* **PROBLEM TO SOLVE**
Could you write out every record below exactly, leaving the pictures out?

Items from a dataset
========================================
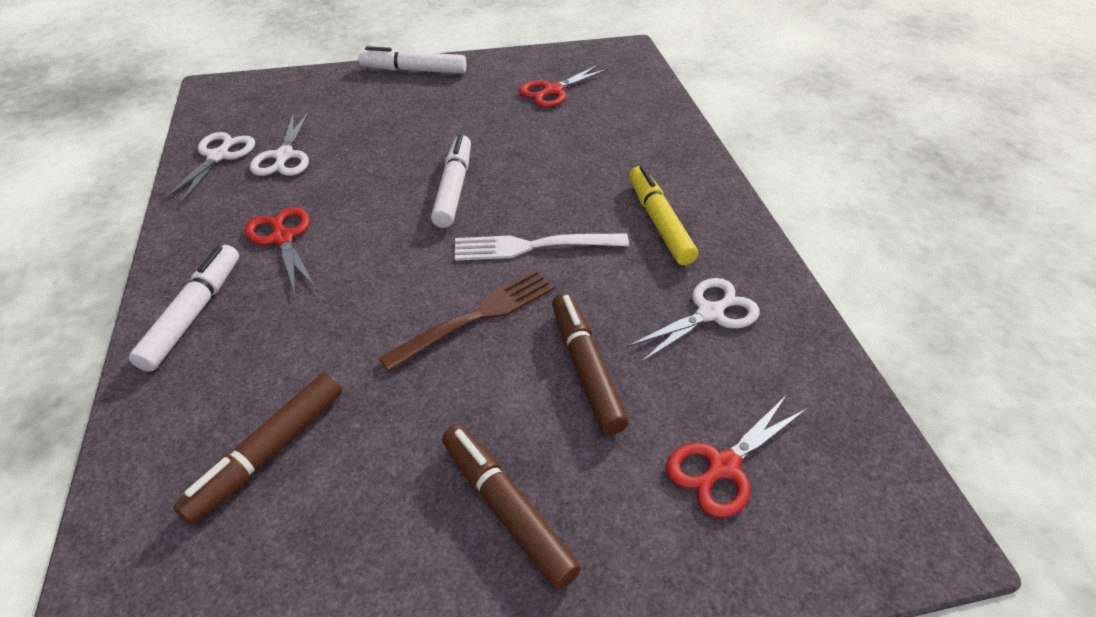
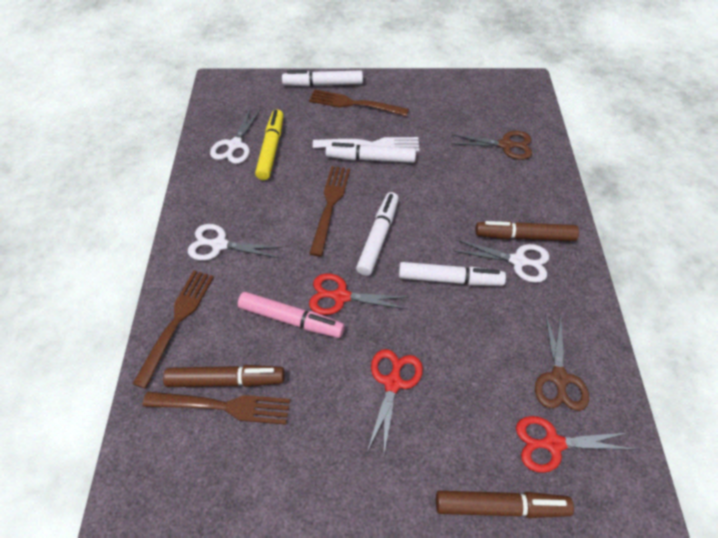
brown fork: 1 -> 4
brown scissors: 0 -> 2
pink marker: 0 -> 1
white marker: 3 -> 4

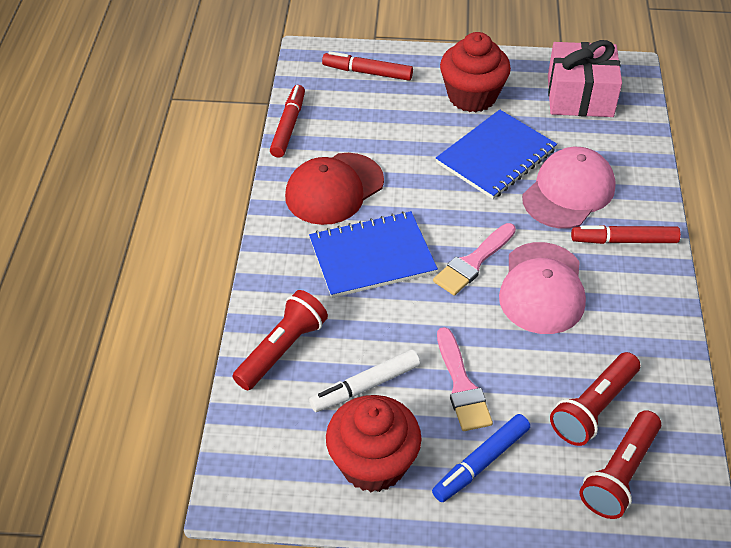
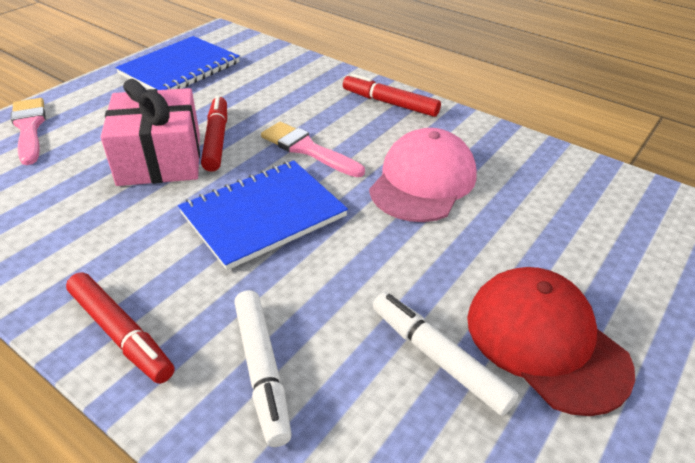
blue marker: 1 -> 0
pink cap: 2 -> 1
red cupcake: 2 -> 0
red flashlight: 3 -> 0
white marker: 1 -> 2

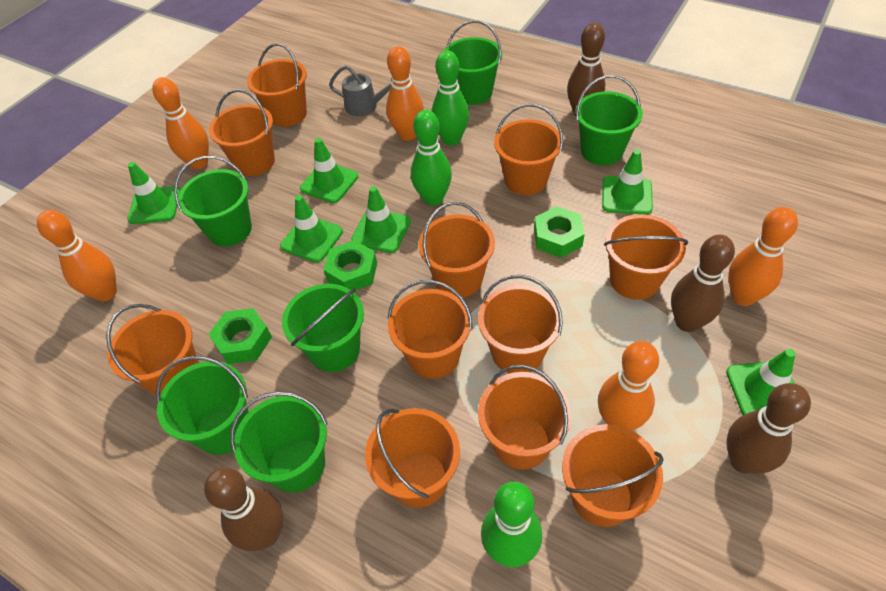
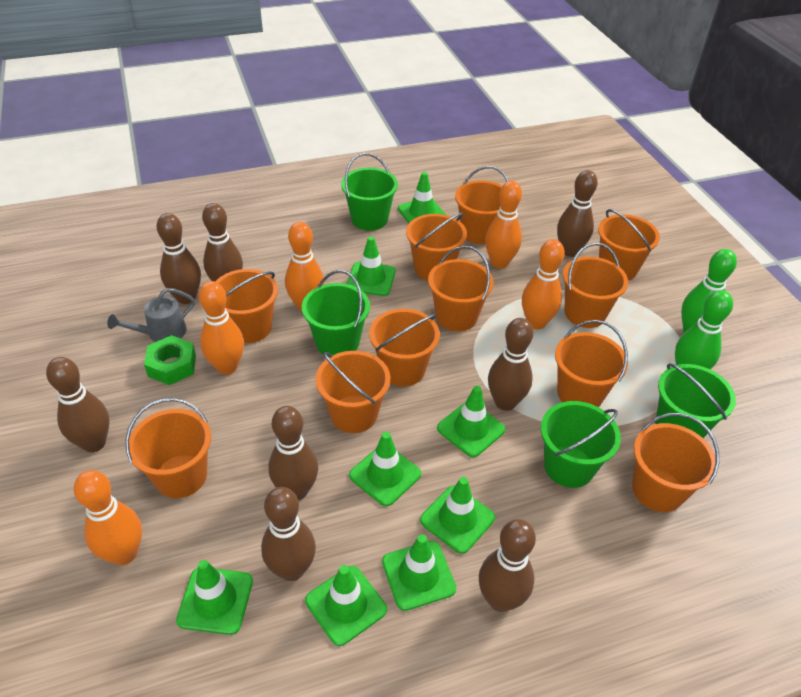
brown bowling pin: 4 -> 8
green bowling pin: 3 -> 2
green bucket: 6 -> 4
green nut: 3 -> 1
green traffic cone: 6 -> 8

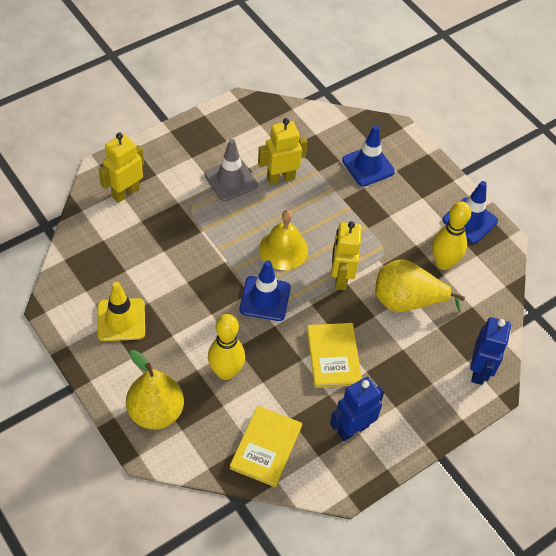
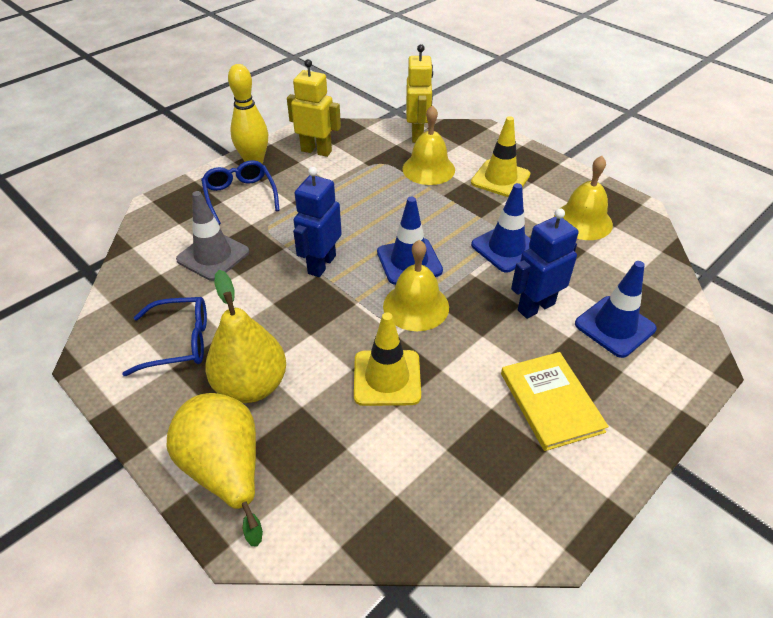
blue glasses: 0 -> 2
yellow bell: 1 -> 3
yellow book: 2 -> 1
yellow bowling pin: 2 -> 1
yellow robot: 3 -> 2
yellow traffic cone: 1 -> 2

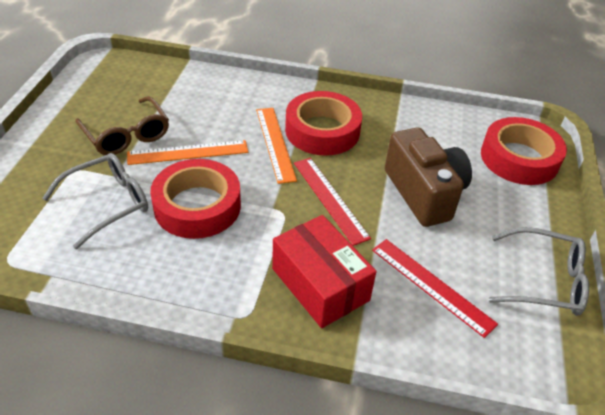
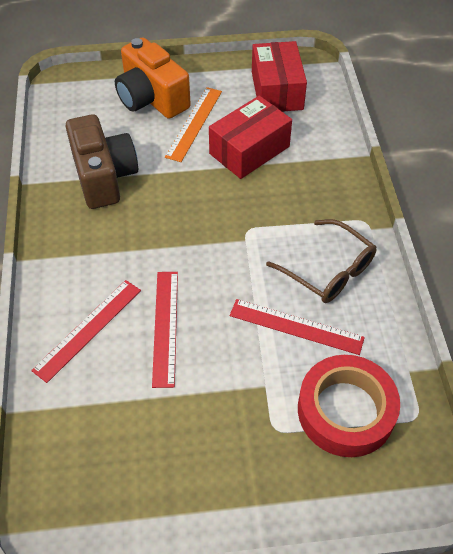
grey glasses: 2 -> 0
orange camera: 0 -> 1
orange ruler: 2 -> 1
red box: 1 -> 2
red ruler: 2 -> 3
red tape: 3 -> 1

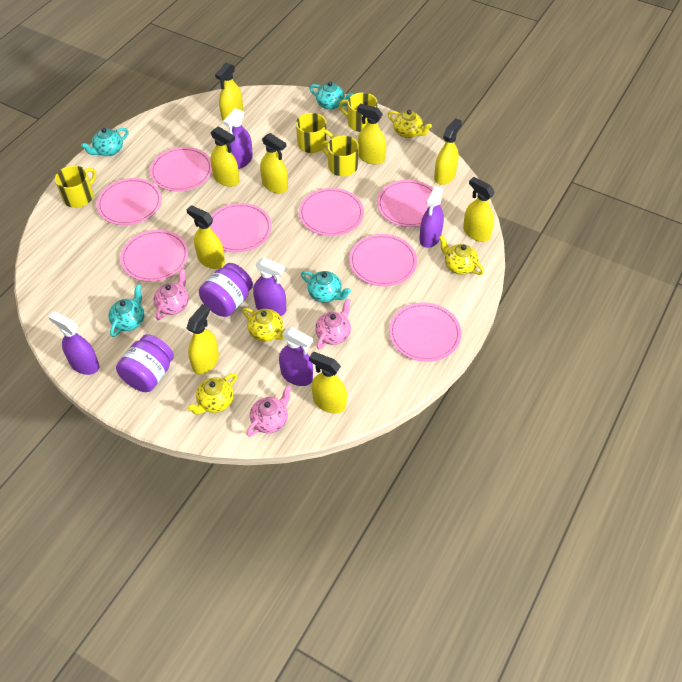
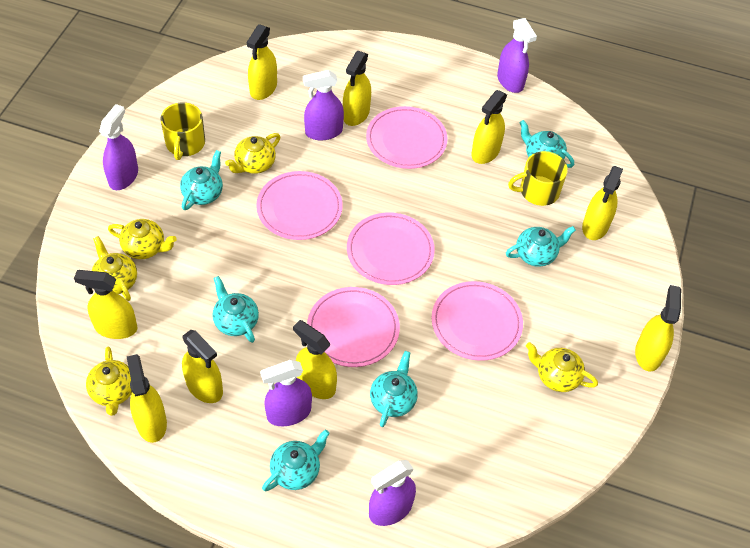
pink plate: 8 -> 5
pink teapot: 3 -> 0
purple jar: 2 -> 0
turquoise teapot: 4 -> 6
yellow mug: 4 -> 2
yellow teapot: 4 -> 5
========================================
* **ANSWER**
brown fork: 1 -> 4
brown scissors: 0 -> 2
pink marker: 0 -> 1
white marker: 3 -> 4

blue marker: 1 -> 0
pink cap: 2 -> 1
red cupcake: 2 -> 0
red flashlight: 3 -> 0
white marker: 1 -> 2

brown bowling pin: 4 -> 8
green bowling pin: 3 -> 2
green bucket: 6 -> 4
green nut: 3 -> 1
green traffic cone: 6 -> 8

blue glasses: 0 -> 2
yellow bell: 1 -> 3
yellow book: 2 -> 1
yellow bowling pin: 2 -> 1
yellow robot: 3 -> 2
yellow traffic cone: 1 -> 2

grey glasses: 2 -> 0
orange camera: 0 -> 1
orange ruler: 2 -> 1
red box: 1 -> 2
red ruler: 2 -> 3
red tape: 3 -> 1

pink plate: 8 -> 5
pink teapot: 3 -> 0
purple jar: 2 -> 0
turquoise teapot: 4 -> 6
yellow mug: 4 -> 2
yellow teapot: 4 -> 5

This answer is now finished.